What this task involves :: If a line in the entries includes "brown", show that line.

Recorded data ::

-*-

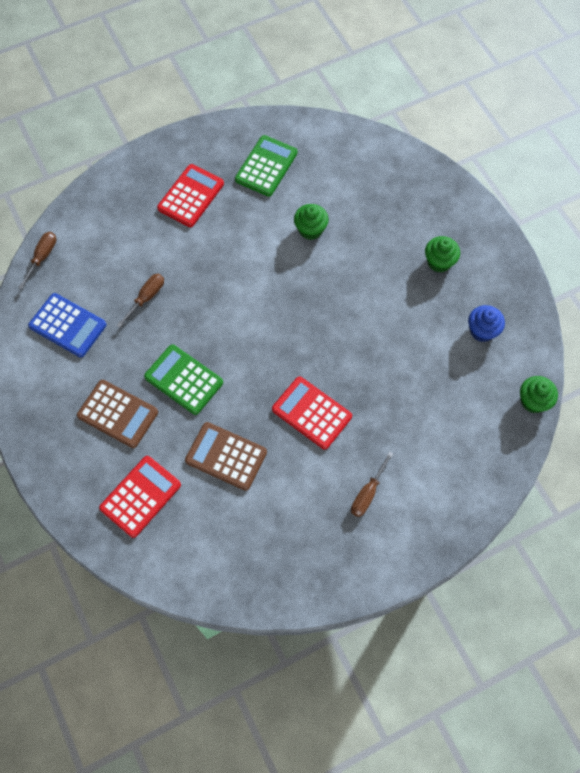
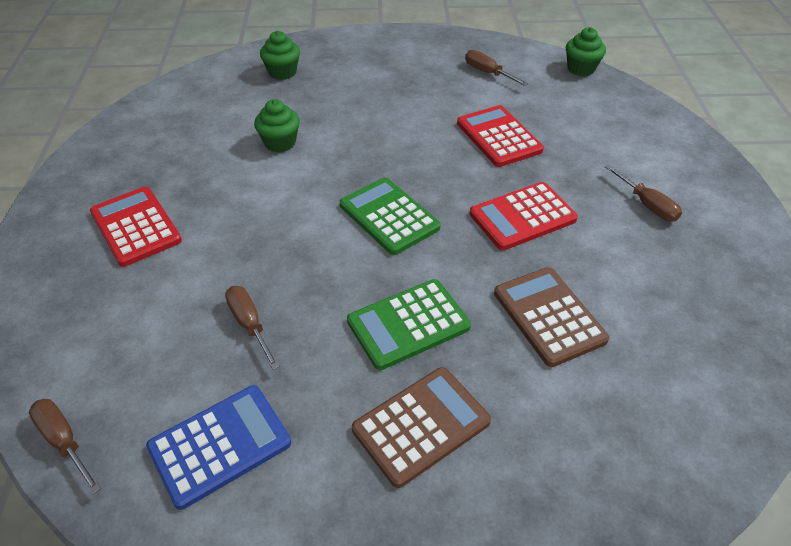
camera: 65 degrees left, 20 degrees down
(140, 496) = (578, 441): red calculator -> red calculator (499, 137)
(226, 456) = (549, 316): brown calculator -> brown calculator turned 105 degrees clockwise
(266, 166) = (163, 150): green calculator -> green calculator (389, 216)
(439, 262) = (393, 73): green cupcake -> green cupcake (282, 72)
(482, 330) = (488, 73): blue cupcake -> brown screwdriver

-*-

Response area ::
(226, 456) = (549, 316): brown calculator -> brown calculator turned 105 degrees clockwise
(482, 330) = (488, 73): blue cupcake -> brown screwdriver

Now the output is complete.